WORK TASK: Count the lines in the listing below that contain the word "nearer", and reply with that number alone.

GIVEN RECORDS:

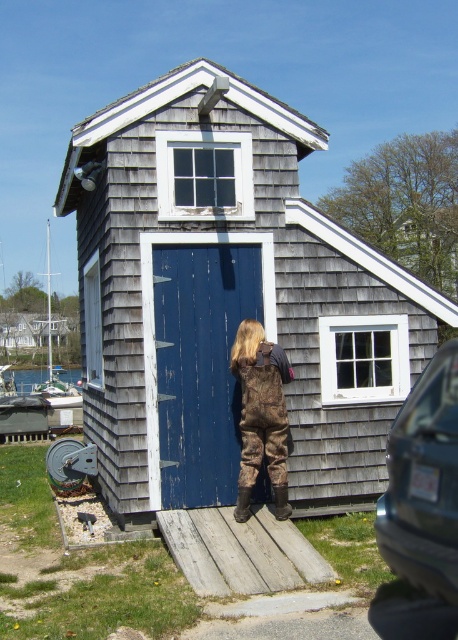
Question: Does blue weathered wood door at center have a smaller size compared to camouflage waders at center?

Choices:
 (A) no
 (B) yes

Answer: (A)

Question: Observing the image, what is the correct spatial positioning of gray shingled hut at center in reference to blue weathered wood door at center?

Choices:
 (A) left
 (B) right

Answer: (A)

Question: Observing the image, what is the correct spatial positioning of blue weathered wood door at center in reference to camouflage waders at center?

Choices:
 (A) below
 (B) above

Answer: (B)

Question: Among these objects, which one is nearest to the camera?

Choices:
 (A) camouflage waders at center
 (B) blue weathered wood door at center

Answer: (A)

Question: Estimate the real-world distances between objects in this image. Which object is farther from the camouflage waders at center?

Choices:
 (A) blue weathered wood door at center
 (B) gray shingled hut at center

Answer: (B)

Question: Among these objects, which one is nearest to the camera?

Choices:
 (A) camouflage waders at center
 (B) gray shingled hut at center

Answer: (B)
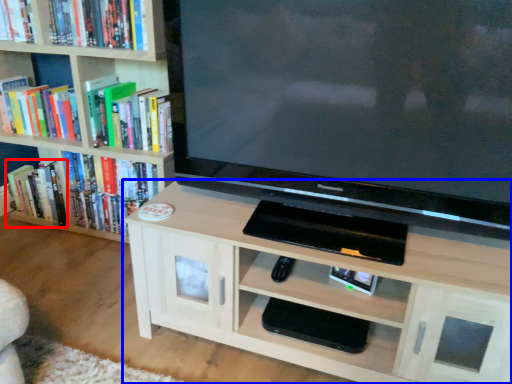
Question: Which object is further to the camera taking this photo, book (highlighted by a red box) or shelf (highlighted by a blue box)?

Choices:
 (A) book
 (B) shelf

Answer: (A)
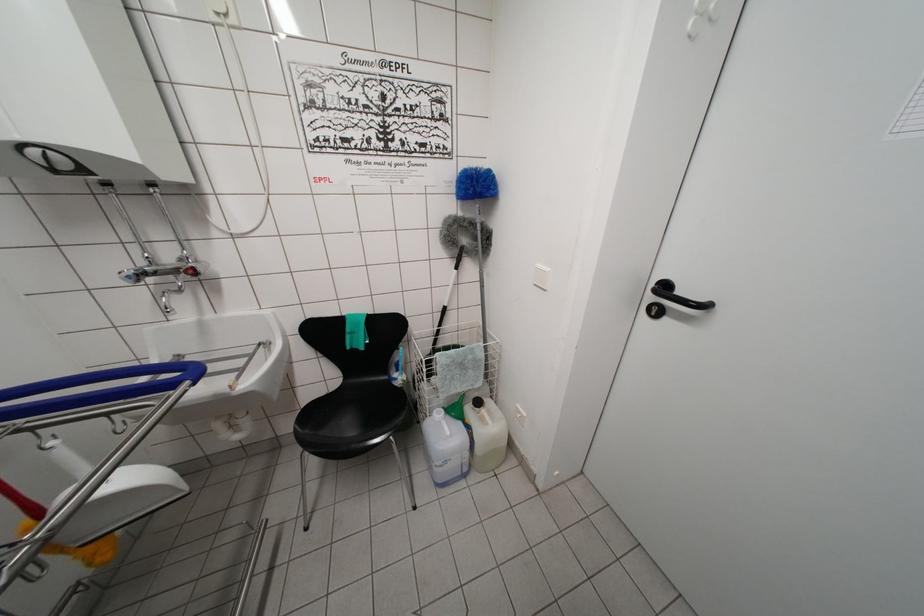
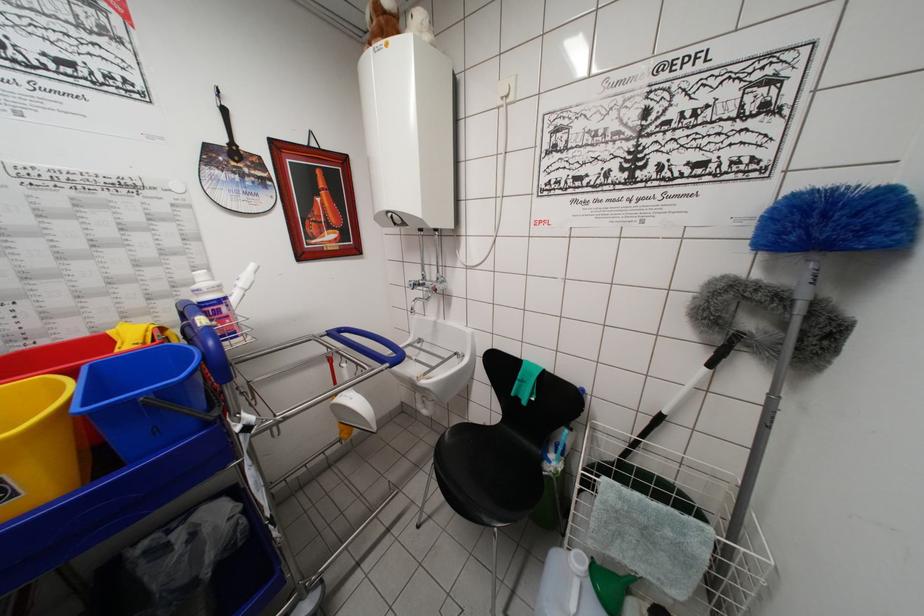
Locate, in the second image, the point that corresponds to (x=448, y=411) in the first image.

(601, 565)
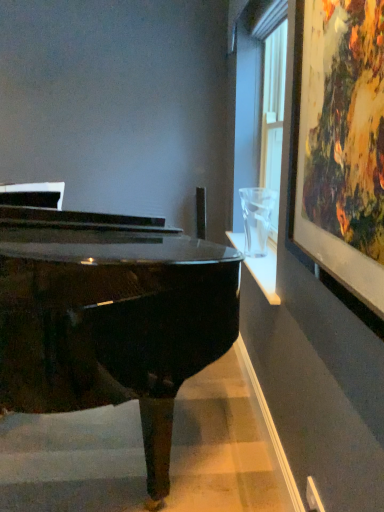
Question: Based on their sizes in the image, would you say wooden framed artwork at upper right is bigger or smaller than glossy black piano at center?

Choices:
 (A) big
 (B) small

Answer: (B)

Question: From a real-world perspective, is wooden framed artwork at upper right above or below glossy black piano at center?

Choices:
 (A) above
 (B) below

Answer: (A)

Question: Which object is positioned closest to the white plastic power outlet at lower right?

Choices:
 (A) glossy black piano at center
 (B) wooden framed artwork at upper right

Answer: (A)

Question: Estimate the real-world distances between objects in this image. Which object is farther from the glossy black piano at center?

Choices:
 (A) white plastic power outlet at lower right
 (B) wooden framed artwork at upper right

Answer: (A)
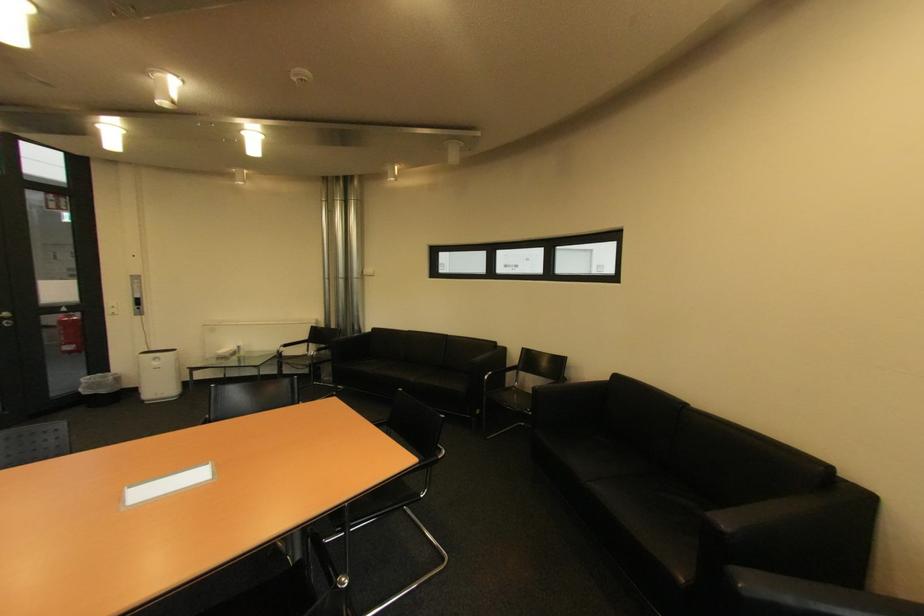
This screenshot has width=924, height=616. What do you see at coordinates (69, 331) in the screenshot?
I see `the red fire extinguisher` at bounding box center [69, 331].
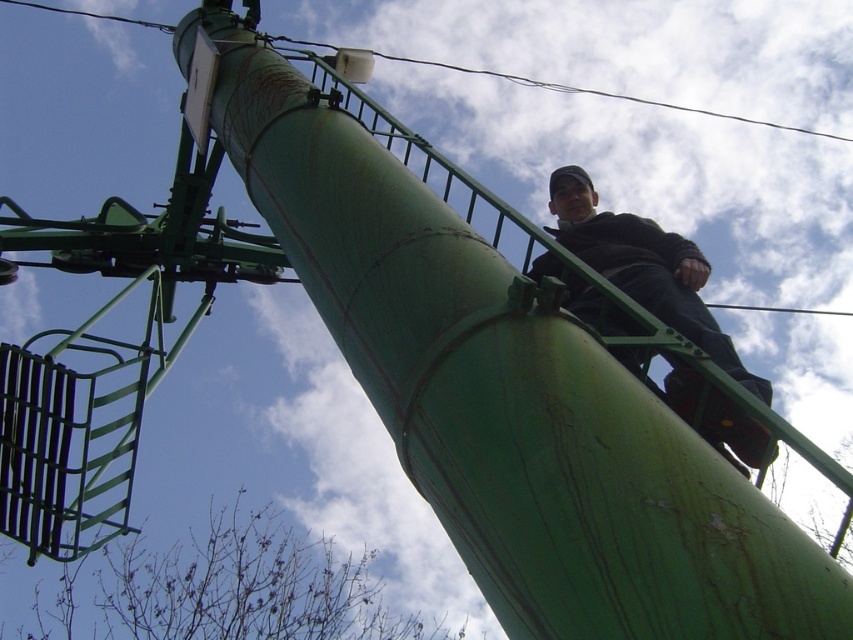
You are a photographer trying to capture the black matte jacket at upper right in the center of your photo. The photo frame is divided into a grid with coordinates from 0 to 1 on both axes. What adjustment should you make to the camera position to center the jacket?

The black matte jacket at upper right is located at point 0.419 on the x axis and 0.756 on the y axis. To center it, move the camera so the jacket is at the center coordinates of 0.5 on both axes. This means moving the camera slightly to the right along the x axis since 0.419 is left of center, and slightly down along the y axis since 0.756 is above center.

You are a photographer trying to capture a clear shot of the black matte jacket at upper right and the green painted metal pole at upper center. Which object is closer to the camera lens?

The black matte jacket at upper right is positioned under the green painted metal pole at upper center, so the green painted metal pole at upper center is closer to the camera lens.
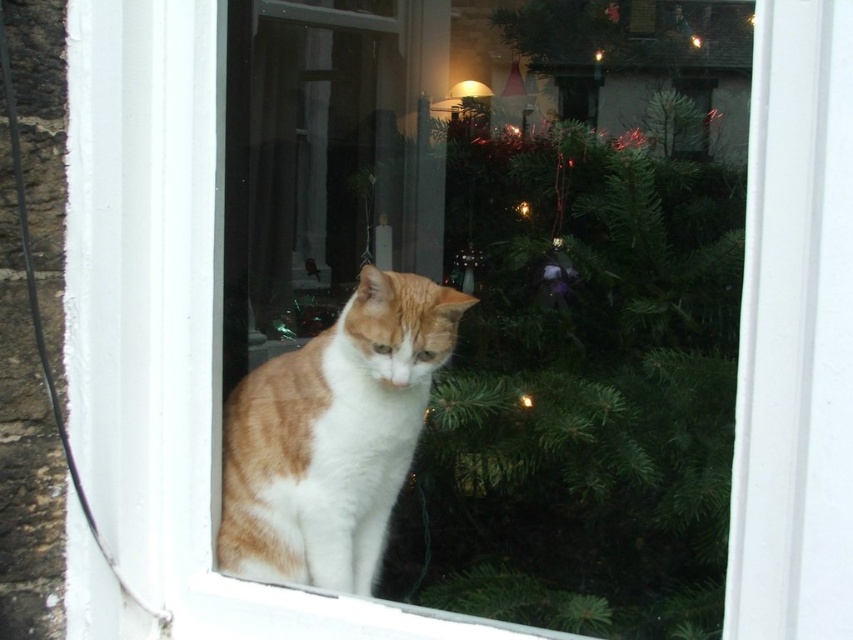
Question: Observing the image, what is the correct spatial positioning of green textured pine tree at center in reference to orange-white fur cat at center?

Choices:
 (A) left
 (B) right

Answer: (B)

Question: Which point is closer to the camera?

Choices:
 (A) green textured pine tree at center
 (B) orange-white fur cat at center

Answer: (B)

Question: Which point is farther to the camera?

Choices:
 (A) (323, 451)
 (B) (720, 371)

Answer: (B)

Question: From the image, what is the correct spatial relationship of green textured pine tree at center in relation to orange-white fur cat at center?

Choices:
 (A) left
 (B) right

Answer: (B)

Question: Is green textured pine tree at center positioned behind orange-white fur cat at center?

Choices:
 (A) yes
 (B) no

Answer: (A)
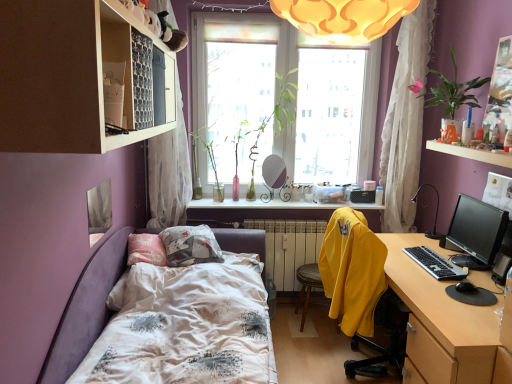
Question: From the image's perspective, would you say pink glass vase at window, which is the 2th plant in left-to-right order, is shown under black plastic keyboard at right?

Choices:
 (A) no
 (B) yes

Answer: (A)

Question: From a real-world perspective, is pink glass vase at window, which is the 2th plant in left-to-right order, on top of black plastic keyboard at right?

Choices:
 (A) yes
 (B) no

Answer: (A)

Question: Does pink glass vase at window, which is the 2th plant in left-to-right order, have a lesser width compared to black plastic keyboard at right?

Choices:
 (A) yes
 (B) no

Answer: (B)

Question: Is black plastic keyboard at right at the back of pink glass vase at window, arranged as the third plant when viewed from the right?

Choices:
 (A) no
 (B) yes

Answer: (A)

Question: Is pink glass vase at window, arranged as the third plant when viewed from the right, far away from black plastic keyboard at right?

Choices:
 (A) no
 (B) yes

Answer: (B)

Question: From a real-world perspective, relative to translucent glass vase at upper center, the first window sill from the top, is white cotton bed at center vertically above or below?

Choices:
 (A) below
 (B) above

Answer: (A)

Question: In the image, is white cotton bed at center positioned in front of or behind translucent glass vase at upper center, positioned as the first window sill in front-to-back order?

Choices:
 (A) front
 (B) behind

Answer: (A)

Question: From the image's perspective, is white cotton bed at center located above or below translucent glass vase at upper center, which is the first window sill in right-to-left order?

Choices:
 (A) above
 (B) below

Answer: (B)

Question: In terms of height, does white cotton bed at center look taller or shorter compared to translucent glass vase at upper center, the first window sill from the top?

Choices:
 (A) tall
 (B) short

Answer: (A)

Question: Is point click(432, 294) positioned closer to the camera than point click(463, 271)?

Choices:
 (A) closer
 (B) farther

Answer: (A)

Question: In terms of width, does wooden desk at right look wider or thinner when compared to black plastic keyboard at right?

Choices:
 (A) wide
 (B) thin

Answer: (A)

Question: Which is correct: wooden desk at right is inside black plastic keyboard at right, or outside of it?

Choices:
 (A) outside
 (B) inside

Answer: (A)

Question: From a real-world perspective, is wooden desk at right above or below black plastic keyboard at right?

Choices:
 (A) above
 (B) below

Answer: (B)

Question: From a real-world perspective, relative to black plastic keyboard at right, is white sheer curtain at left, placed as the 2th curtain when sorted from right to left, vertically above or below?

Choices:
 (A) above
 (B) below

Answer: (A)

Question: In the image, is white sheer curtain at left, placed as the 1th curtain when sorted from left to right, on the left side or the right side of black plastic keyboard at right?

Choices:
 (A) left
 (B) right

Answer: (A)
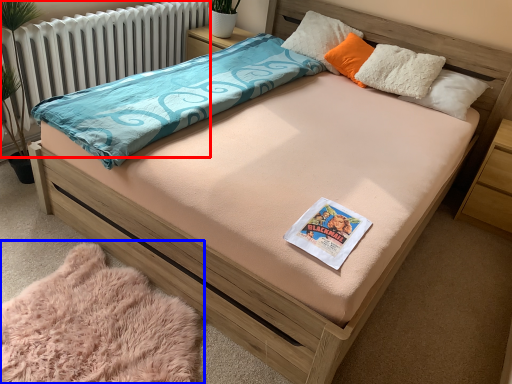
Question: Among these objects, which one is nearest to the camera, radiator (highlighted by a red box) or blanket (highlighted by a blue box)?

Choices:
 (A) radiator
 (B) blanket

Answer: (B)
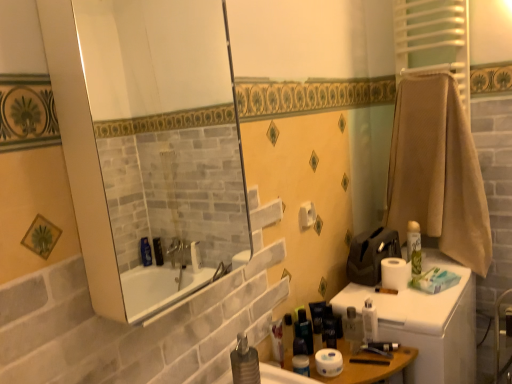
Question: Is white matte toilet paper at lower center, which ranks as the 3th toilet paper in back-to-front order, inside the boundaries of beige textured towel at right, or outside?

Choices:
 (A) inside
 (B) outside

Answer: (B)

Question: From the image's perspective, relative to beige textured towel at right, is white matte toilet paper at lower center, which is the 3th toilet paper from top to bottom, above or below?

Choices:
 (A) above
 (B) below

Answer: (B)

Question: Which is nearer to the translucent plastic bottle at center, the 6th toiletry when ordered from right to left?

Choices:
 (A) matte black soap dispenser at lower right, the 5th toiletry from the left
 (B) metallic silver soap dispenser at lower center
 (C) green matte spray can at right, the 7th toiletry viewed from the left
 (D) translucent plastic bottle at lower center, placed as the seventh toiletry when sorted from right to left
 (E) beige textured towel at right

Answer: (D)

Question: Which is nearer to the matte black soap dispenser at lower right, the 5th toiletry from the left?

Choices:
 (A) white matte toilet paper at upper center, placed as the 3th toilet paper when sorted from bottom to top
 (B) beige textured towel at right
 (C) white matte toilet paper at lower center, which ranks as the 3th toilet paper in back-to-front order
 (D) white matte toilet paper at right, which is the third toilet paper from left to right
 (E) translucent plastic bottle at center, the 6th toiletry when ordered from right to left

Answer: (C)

ANSWER TO THE EXERCISE: 2